PROBLEM
Both the line with "blue cap: 0 -> 1" and the line with "orange tape: 3 -> 2" in the records below must appear in the output, along with every line between them, exactly and with nothing added.

INPUT DATA
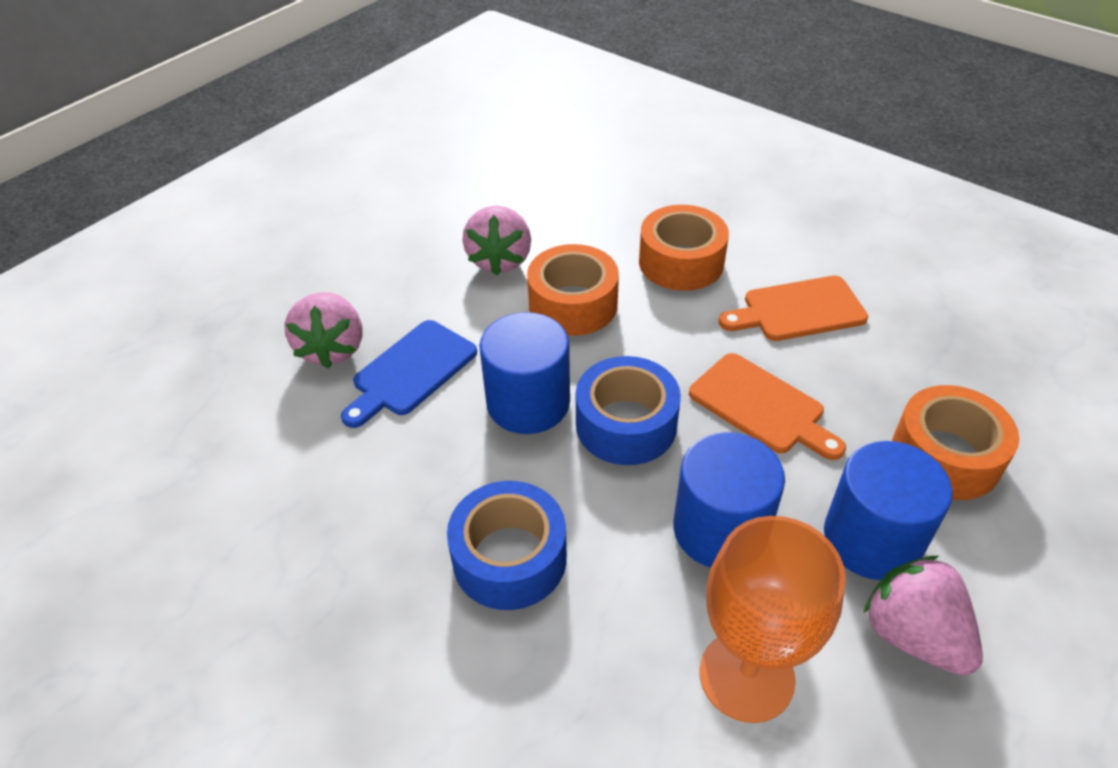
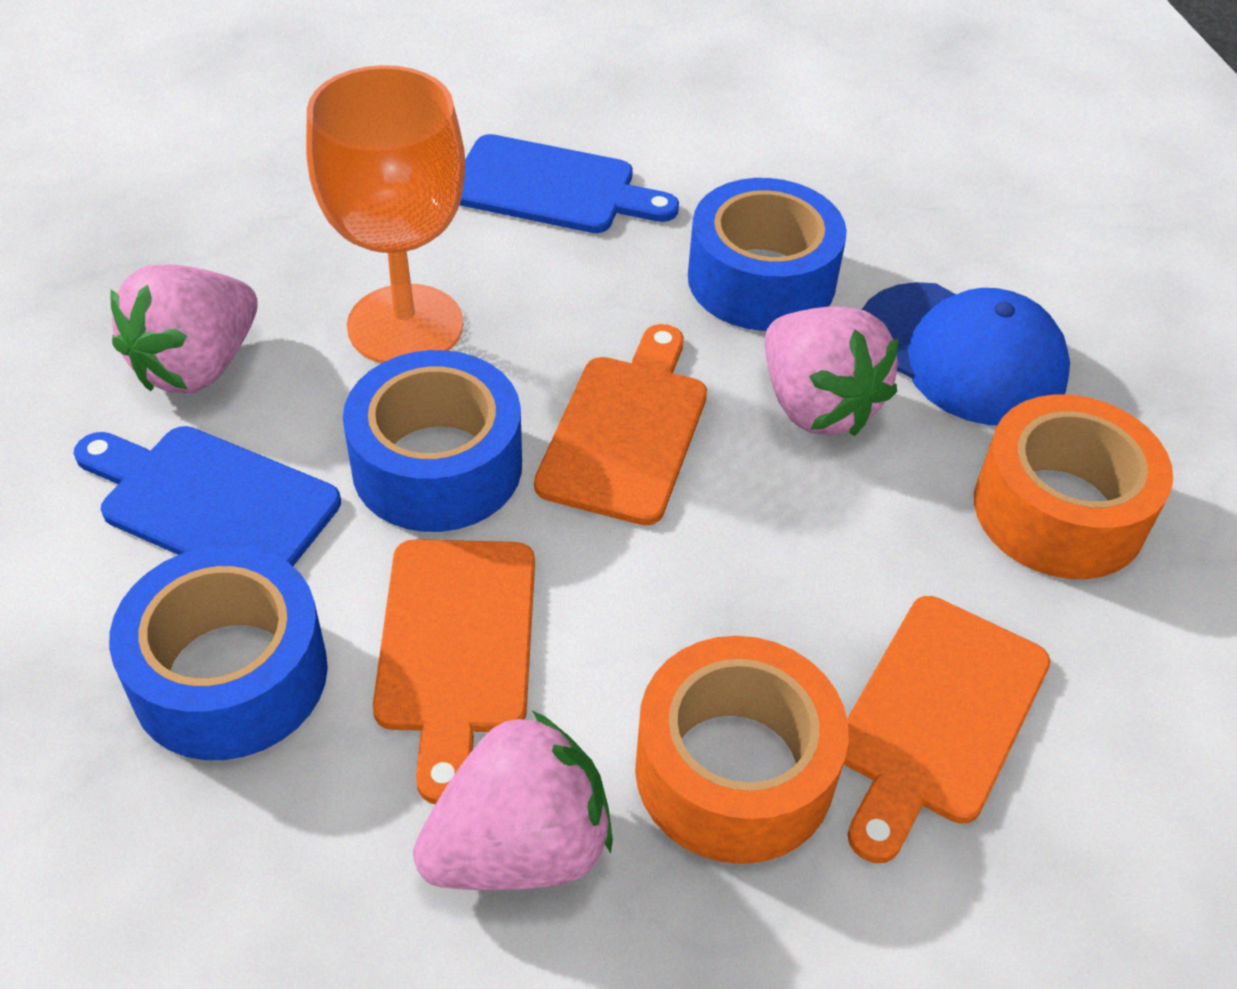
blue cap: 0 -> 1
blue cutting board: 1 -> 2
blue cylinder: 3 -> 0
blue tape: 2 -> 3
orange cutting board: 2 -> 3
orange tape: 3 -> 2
...
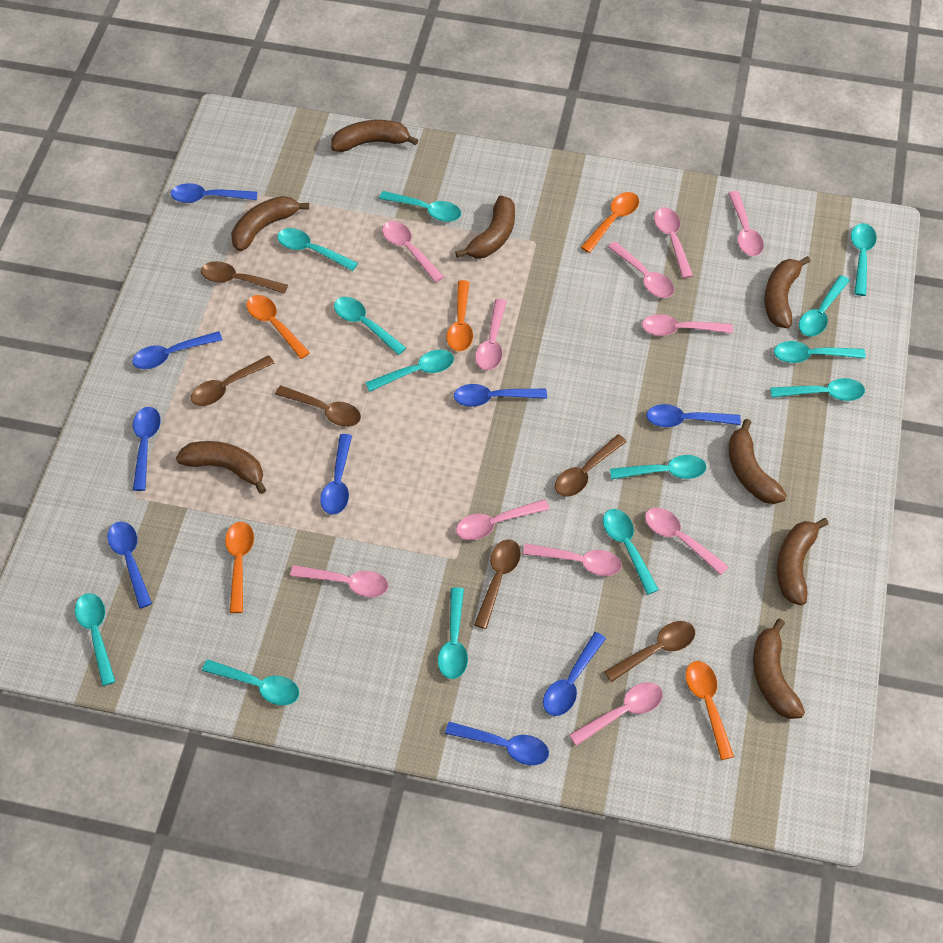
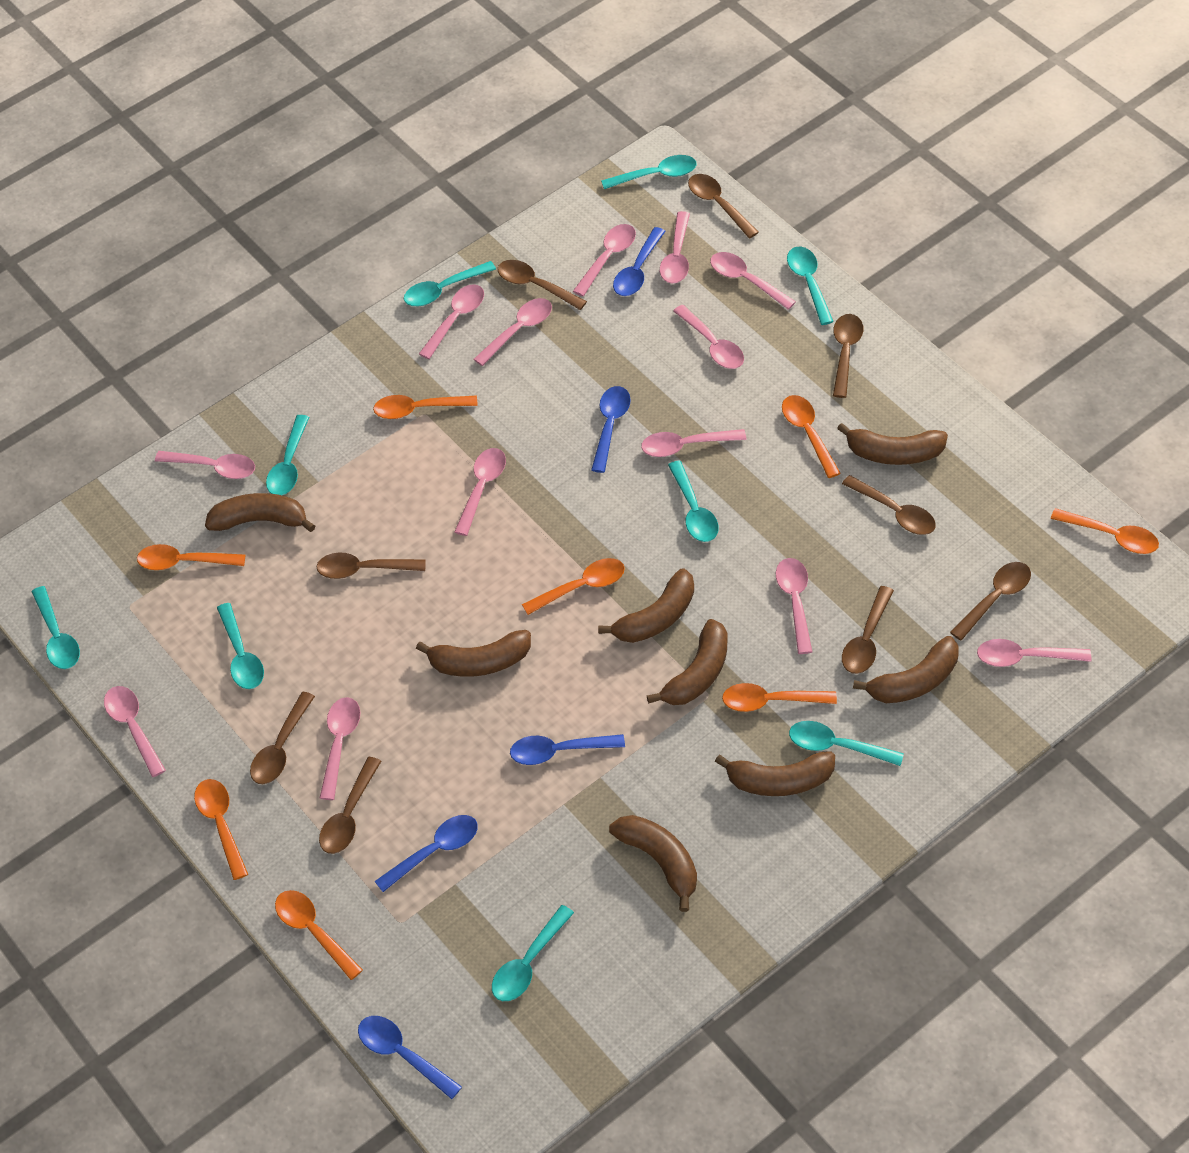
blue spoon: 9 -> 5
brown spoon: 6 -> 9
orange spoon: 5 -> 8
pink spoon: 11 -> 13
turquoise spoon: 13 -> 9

TASK SOLUTION
blue cap: 0 -> 1
blue cutting board: 1 -> 2
blue cylinder: 3 -> 0
blue tape: 2 -> 3
orange cutting board: 2 -> 3
orange tape: 3 -> 2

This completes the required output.